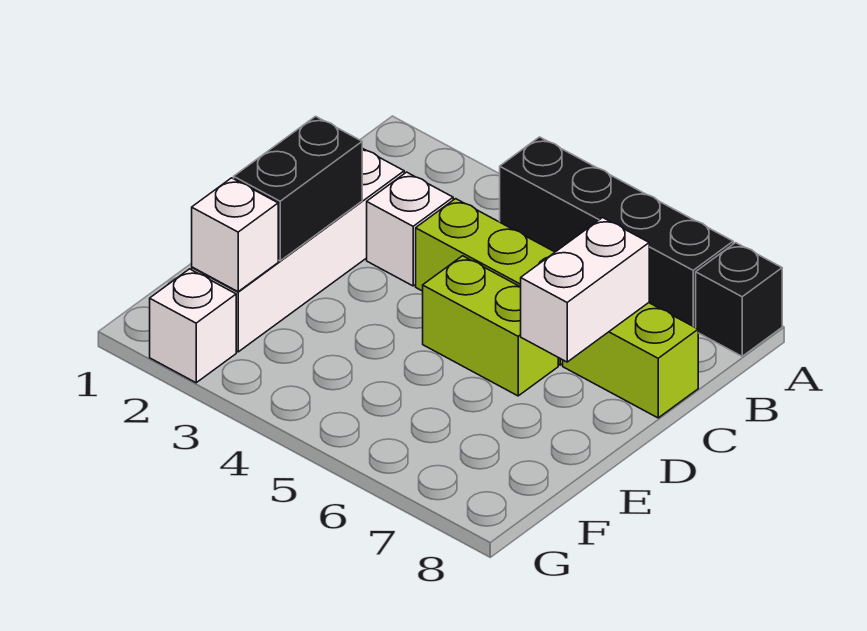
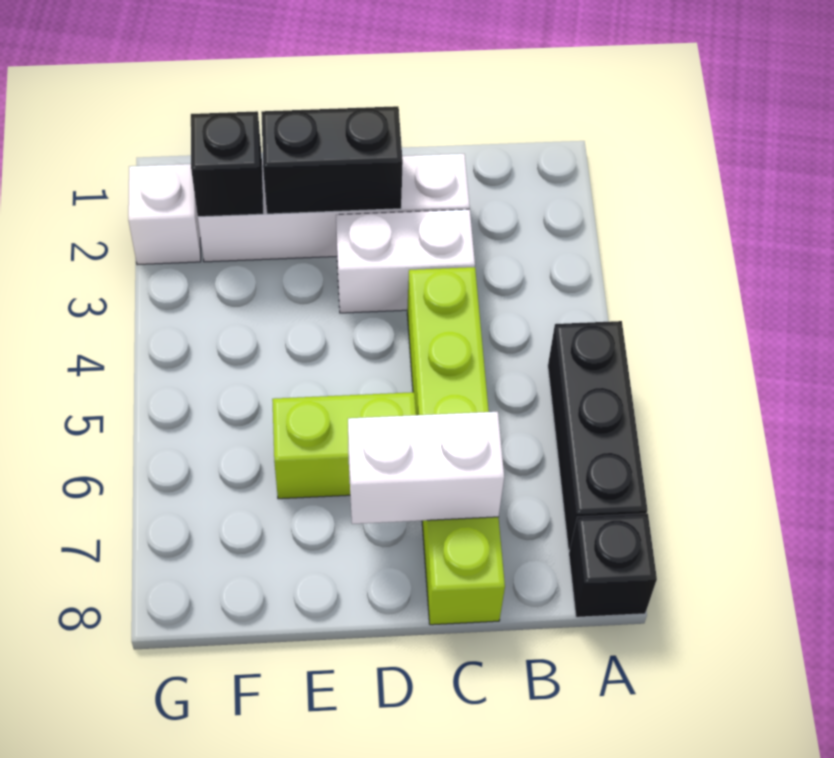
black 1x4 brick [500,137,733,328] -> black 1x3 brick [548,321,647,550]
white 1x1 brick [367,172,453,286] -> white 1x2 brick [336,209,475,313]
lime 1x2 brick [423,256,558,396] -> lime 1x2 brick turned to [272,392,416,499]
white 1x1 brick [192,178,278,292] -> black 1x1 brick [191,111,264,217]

◆ ◆ ◆ ◆ ◆ ◆ ◆

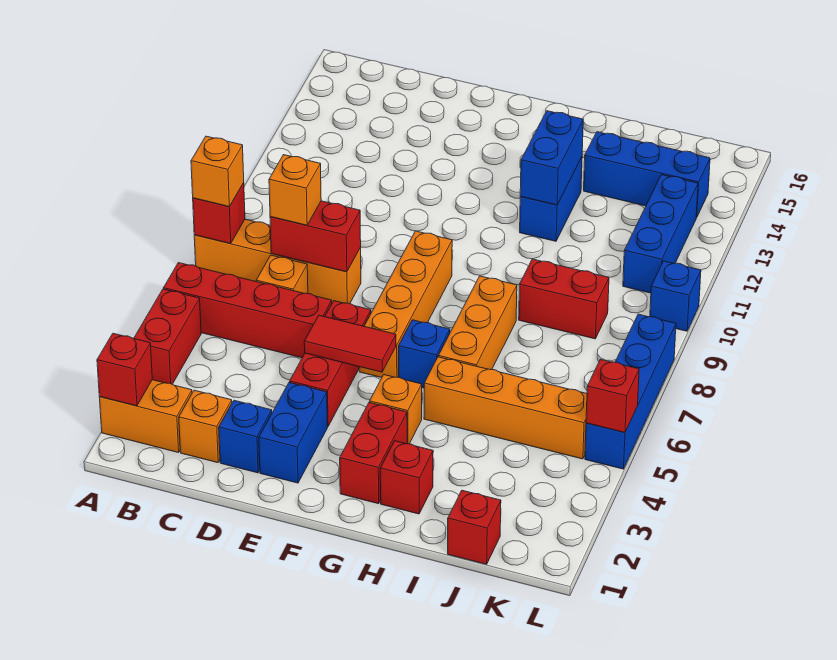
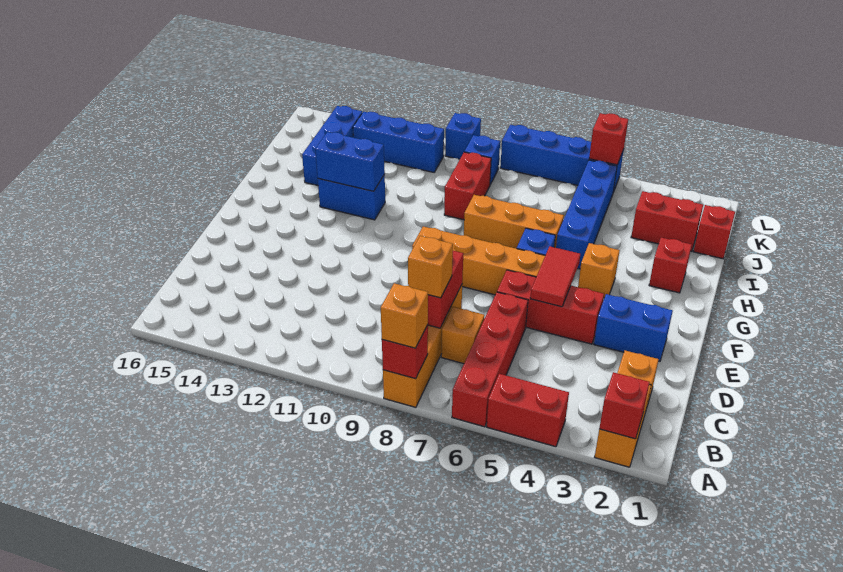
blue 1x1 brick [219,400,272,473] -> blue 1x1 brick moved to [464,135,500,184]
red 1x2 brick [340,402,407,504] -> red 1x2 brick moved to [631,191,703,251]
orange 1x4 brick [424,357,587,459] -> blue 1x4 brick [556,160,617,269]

◆ ◆ ◆ ◆ ◆ ◆ ◆

→ **Task instructions**: Output should match, line for line, the stretch of the material above from the line holding "blue 1x1 brick [219,400,272,473]" through the line holding "orange 1x4 brick".

→ **Written answer**:
blue 1x1 brick [219,400,272,473] -> blue 1x1 brick moved to [464,135,500,184]
red 1x2 brick [340,402,407,504] -> red 1x2 brick moved to [631,191,703,251]
orange 1x4 brick [424,357,587,459] -> blue 1x4 brick [556,160,617,269]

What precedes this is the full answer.